> WORK TO COMPLETE:
Find the line containing "DIGITS pin DIO: GP16 -> GP0" in the listing below. Repeat it exactly, along with each following line up to and including the one containing "RGB3 pin R: GP15 -> GP11".

> PROVIDED RECORDS:
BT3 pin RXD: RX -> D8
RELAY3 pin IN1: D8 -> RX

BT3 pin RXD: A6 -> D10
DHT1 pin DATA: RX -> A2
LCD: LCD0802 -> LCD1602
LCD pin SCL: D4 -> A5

* * *

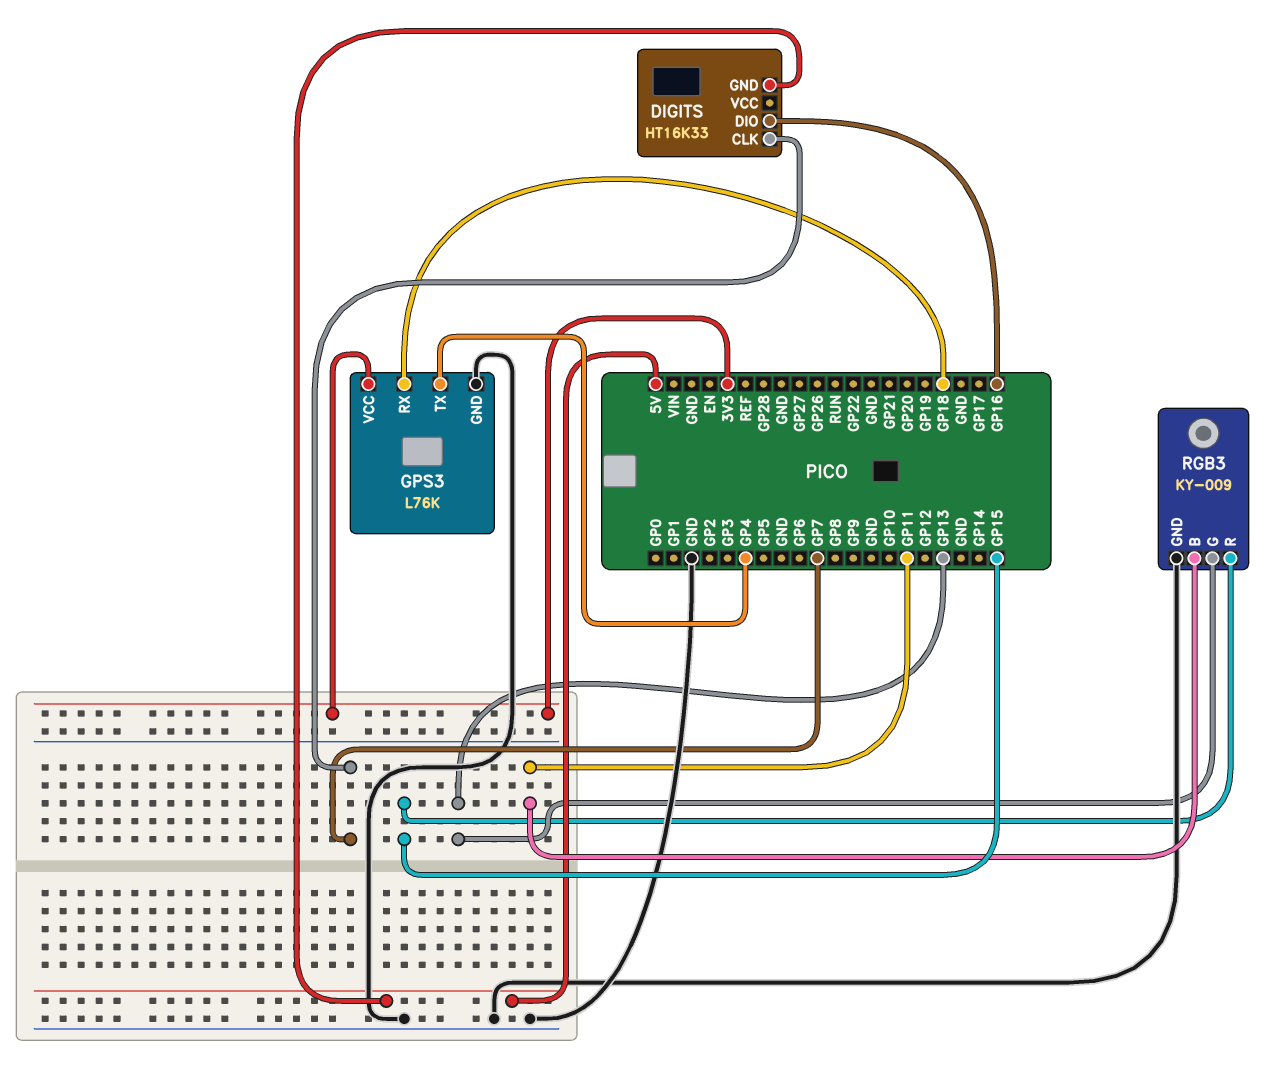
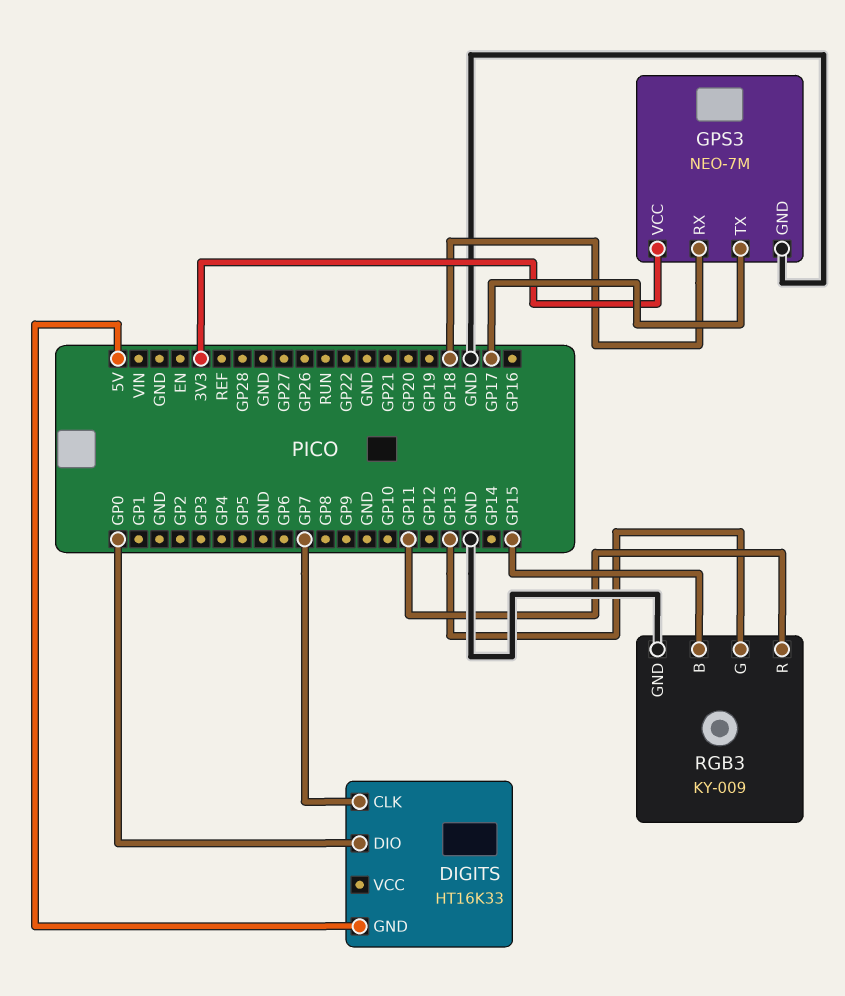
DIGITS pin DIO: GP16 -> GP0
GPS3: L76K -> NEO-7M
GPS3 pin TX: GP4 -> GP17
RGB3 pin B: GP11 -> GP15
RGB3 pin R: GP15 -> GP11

> EXERCISE RESULT:
DIGITS pin DIO: GP16 -> GP0
GPS3: L76K -> NEO-7M
GPS3 pin TX: GP4 -> GP17
RGB3 pin B: GP11 -> GP15
RGB3 pin R: GP15 -> GP11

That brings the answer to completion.